• **Your objective**:
Retype the whole listing, please, keeping every line exact and dropping the pictures.

• **Information shown**:
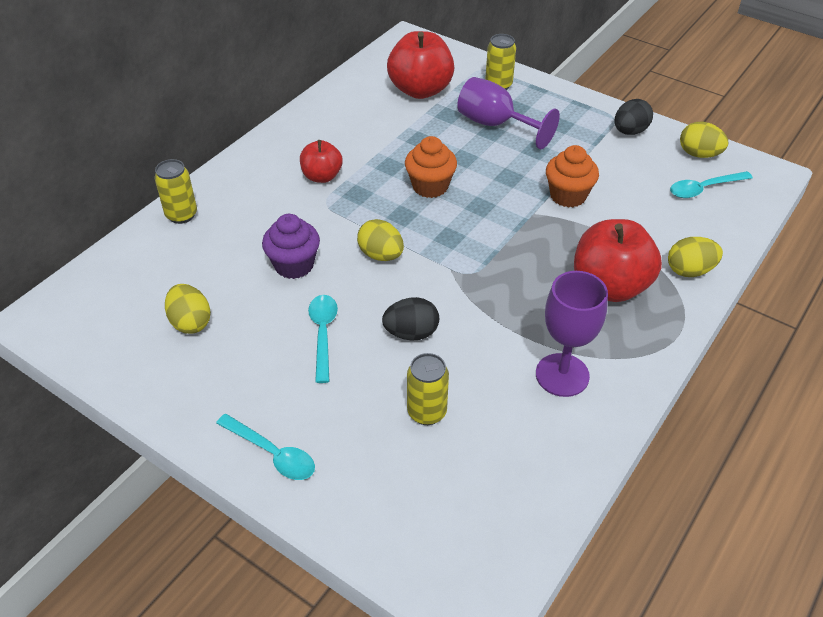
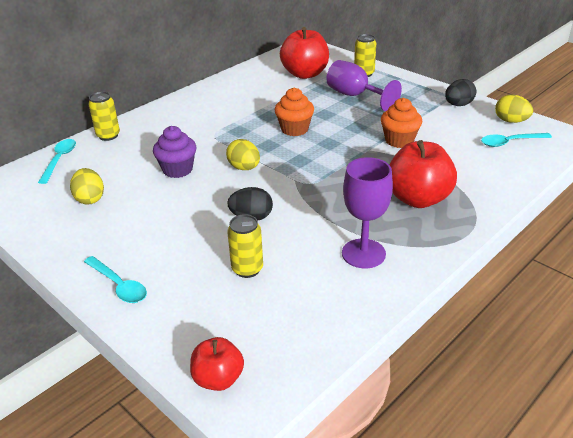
camera: 10 degrees right, 10 degrees down
(322, 176) = (216, 119): red apple -> red apple (218, 379)
(323, 334) = (184, 213): turquoise spoon -> turquoise spoon (60, 160)
(689, 271) = (486, 193): yellow egg -> none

• **Answer area**:
camera: 10 degrees right, 10 degrees down
(322, 176) = (216, 119): red apple -> red apple (218, 379)
(323, 334) = (184, 213): turquoise spoon -> turquoise spoon (60, 160)
(689, 271) = (486, 193): yellow egg -> none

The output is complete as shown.